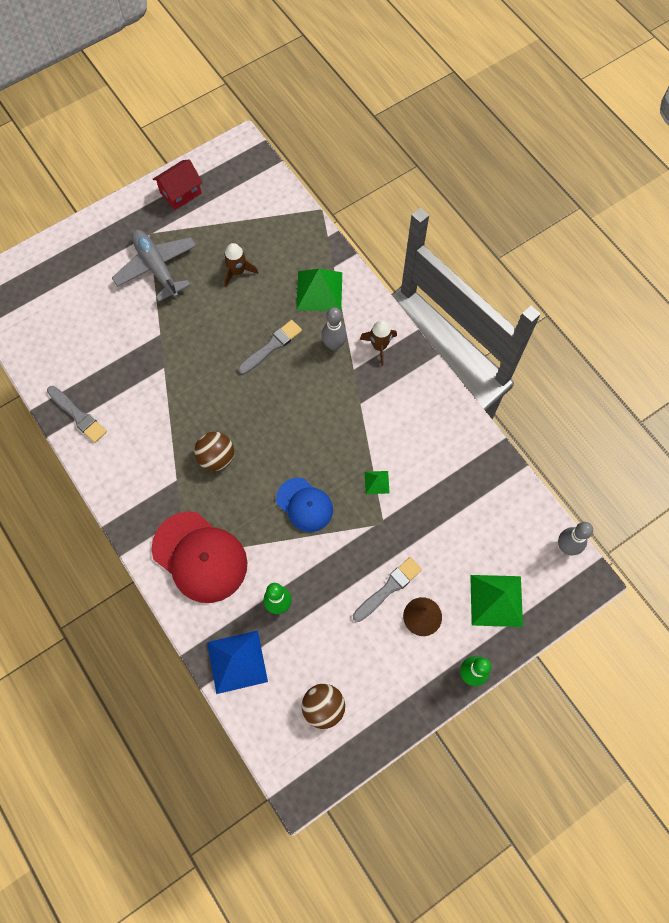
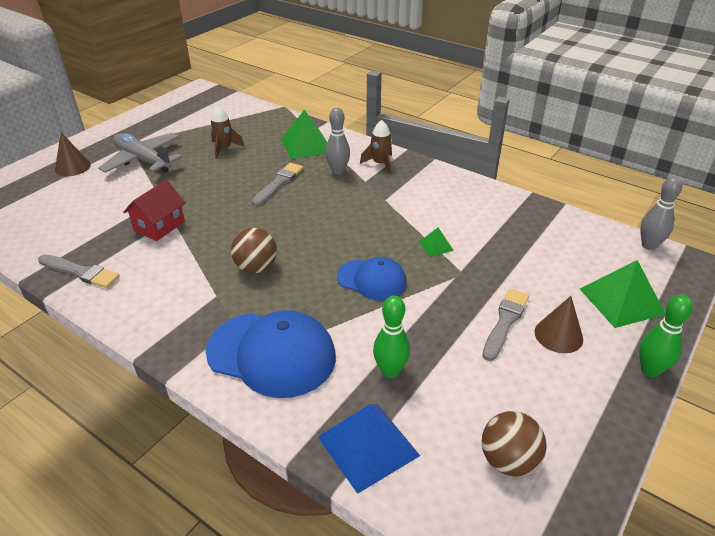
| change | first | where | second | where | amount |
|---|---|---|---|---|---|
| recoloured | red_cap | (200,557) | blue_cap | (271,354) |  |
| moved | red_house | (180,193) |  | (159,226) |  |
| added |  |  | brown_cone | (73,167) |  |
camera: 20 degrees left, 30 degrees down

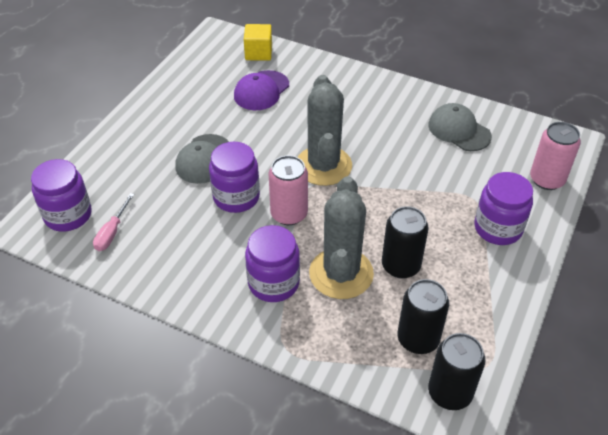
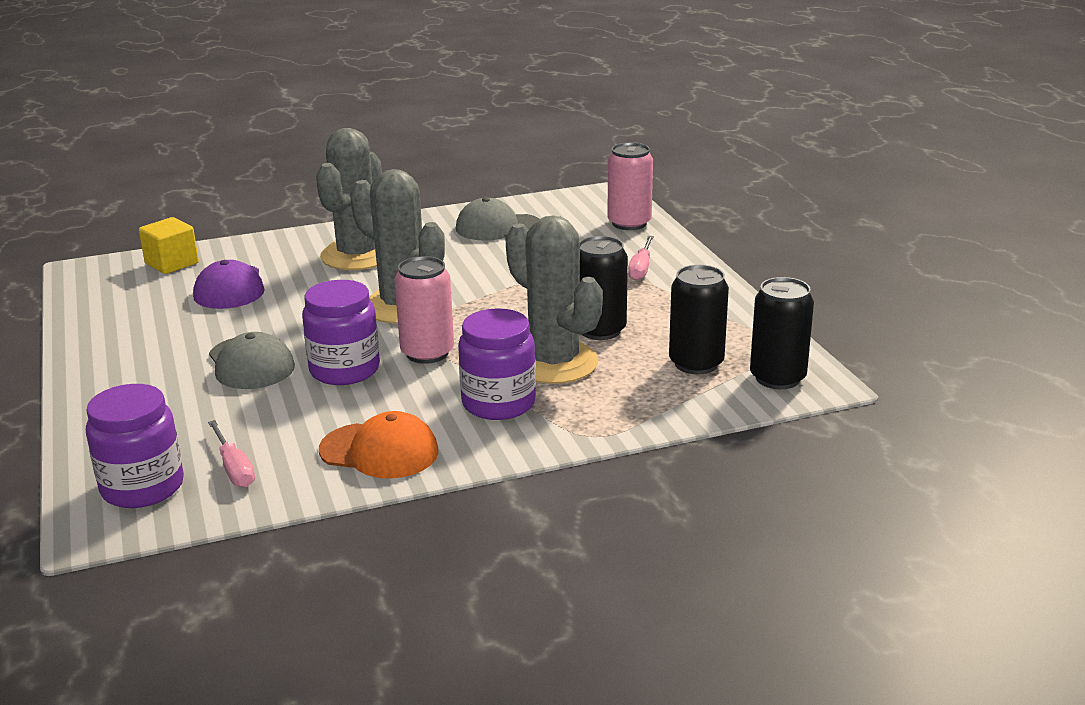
| change | first | where | second | where | amount |
|---|---|---|---|---|---|
| replaced | purple_jar | (498,228) | pink_screwdriver | (641,268) |  |
| added |  |  | grey_cactus | (357,255) |  |
| added |  |  | orange_cap | (379,451) |  |
camera: 45 degrees left, 20 degrees down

[About this exercise]:
Since the listing holds pictures, return everything else in it exactly and omit those.

[Your response]:
| change | first | where | second | where | amount |
|---|---|---|---|---|---|
| recoloured | red_cap | (200,557) | blue_cap | (271,354) |  |
| moved | red_house | (180,193) |  | (159,226) |  |
| added |  |  | brown_cone | (73,167) |  |
camera: 20 degrees left, 30 degrees down

| change | first | where | second | where | amount |
|---|---|---|---|---|---|
| replaced | purple_jar | (498,228) | pink_screwdriver | (641,268) |  |
| added |  |  | grey_cactus | (357,255) |  |
| added |  |  | orange_cap | (379,451) |  |
camera: 45 degrees left, 20 degrees down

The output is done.